> WORK INSTRUCTIONS
Every line from the one containing "(169, 236) = (661, 170): green bottle -> none" to the end of the records below, written out word for word, is the whole answer.

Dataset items

**********

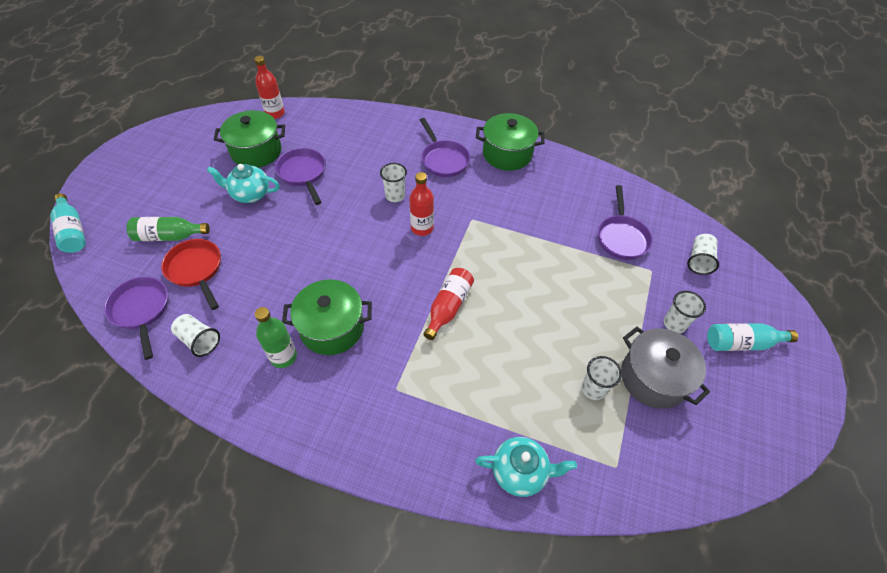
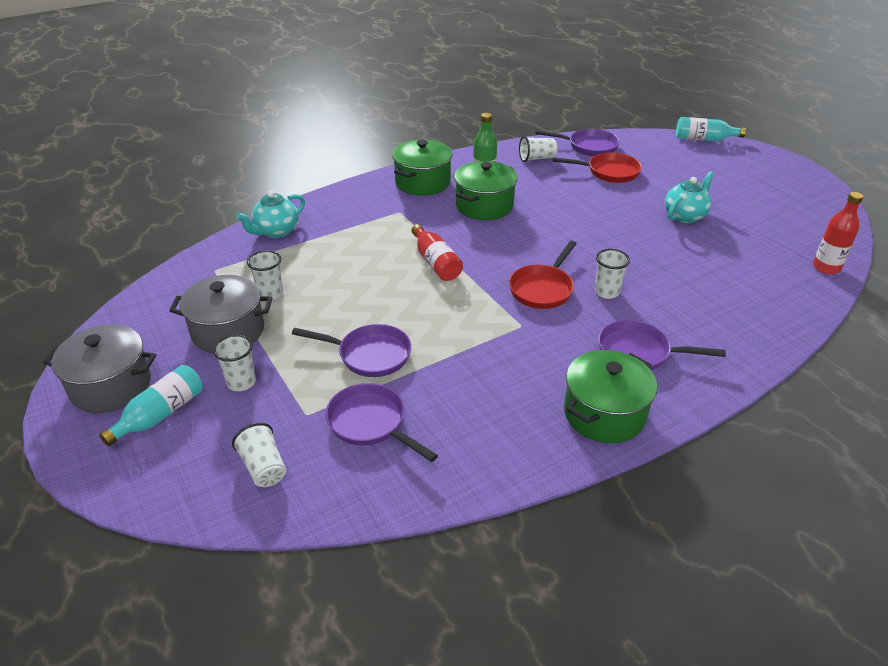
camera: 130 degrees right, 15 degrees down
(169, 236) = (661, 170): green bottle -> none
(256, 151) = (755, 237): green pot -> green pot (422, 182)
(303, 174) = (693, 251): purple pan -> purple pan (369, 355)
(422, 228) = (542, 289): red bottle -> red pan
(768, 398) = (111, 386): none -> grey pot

**********

> ANSWER TO THE EXERCISE
(169, 236) = (661, 170): green bottle -> none
(256, 151) = (755, 237): green pot -> green pot (422, 182)
(303, 174) = (693, 251): purple pan -> purple pan (369, 355)
(422, 228) = (542, 289): red bottle -> red pan
(768, 398) = (111, 386): none -> grey pot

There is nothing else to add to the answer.